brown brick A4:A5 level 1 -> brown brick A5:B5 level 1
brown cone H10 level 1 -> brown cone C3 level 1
-------------------------
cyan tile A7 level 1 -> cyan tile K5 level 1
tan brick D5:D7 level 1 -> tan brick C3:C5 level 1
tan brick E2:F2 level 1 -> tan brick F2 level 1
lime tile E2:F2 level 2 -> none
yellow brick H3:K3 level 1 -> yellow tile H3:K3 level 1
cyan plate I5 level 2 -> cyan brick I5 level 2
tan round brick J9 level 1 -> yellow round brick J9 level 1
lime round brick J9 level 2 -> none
-------------------------
From the listing above, the lines starting with the one that has "tan brick D5:D7" and running through the one that has "tan round brick" should be copied exactly, ends included.

◆ **Exercise solution**:
tan brick D5:D7 level 1 -> tan brick C3:C5 level 1
tan brick E2:F2 level 1 -> tan brick F2 level 1
lime tile E2:F2 level 2 -> none
yellow brick H3:K3 level 1 -> yellow tile H3:K3 level 1
cyan plate I5 level 2 -> cyan brick I5 level 2
tan round brick J9 level 1 -> yellow round brick J9 level 1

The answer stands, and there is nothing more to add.